======== Material provided
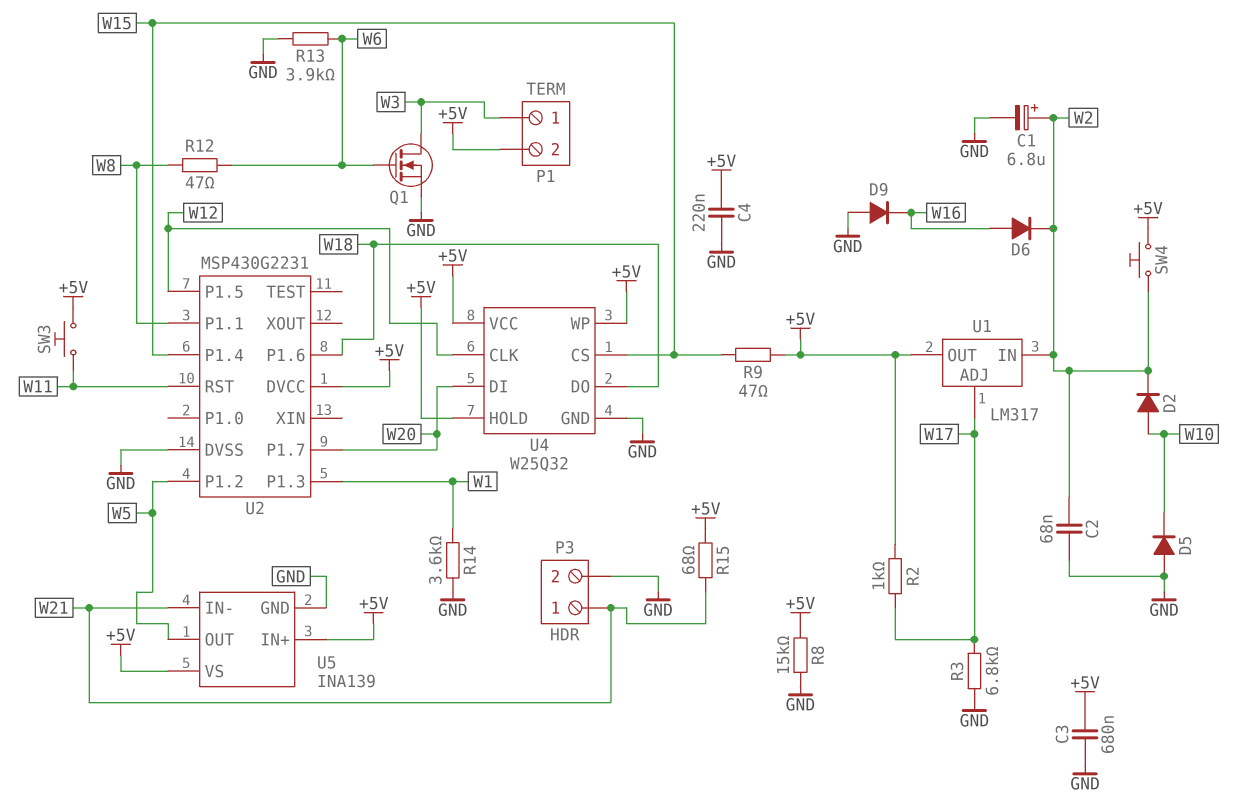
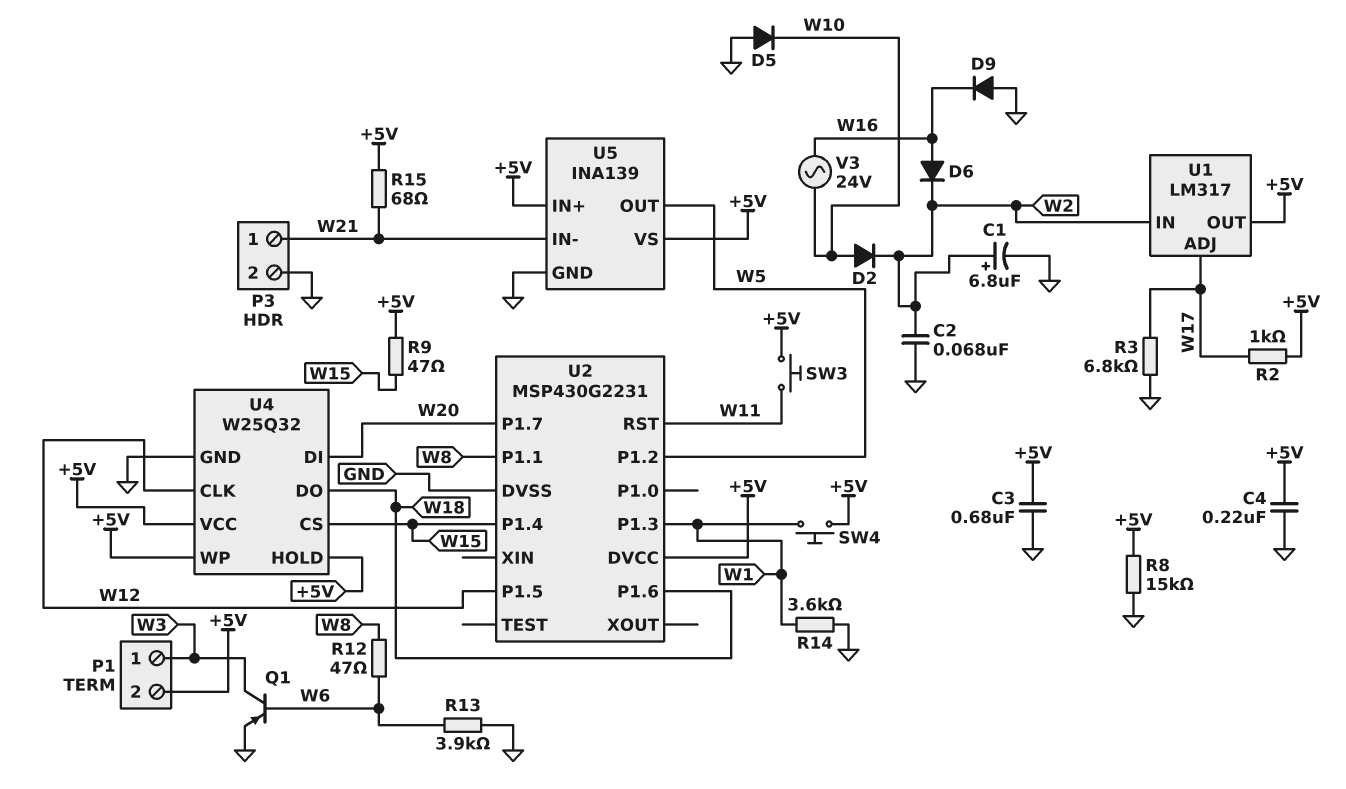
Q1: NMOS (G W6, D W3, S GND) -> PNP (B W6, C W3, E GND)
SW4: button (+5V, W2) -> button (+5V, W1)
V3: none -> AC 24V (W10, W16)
================
======== Material provided
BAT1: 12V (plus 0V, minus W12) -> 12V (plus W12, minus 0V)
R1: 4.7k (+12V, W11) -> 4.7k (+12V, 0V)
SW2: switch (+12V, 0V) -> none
================
======== Material provided
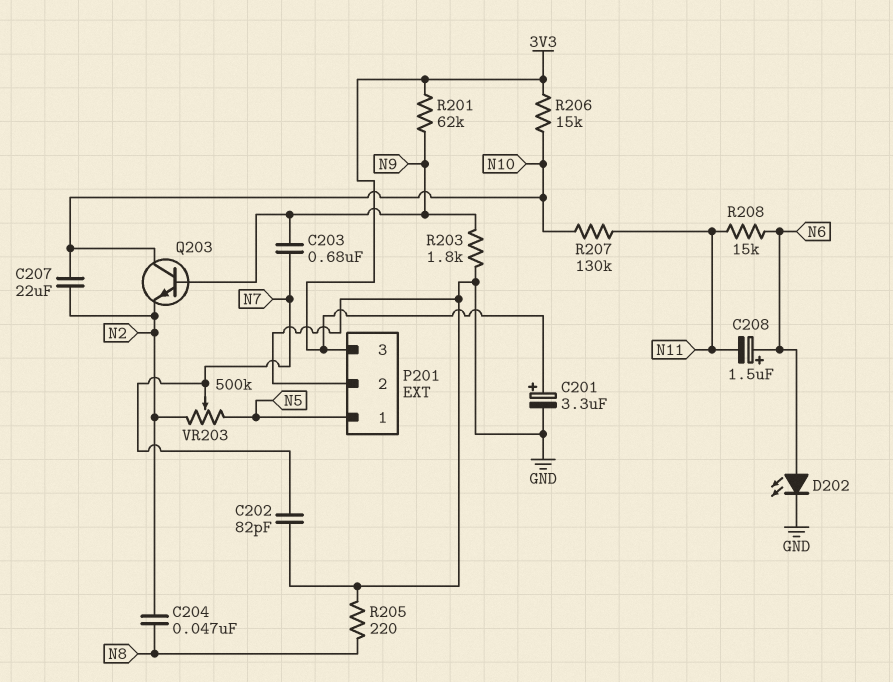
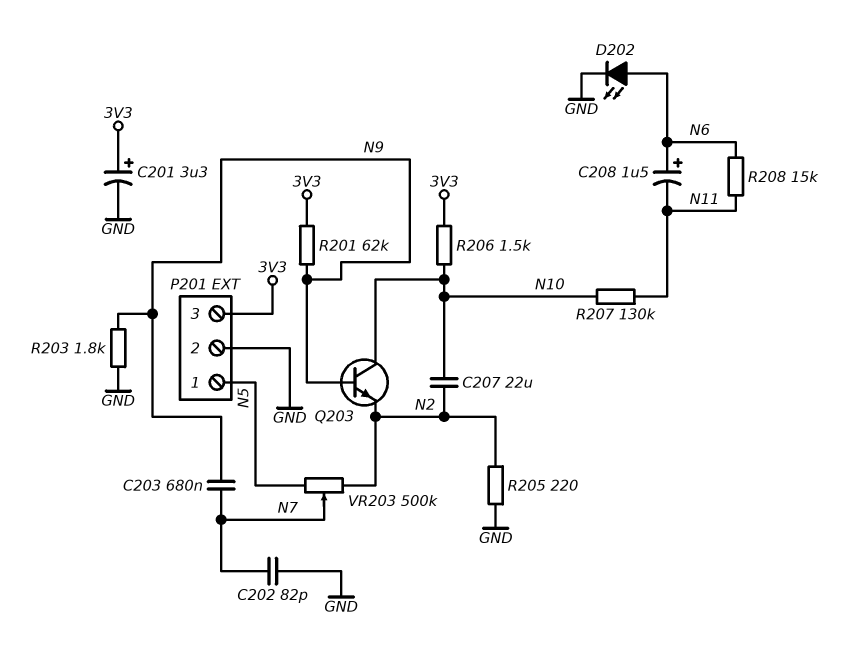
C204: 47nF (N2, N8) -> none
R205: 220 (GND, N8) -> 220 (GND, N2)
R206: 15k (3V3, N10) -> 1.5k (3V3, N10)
================
_Exercise details_
Check each line of the records for the word "none" and extract those that contain it.

_Exercise response_
V3: none -> AC 24V (W10, W16)
SW2: switch (+12V, 0V) -> none
C204: 47nF (N2, N8) -> none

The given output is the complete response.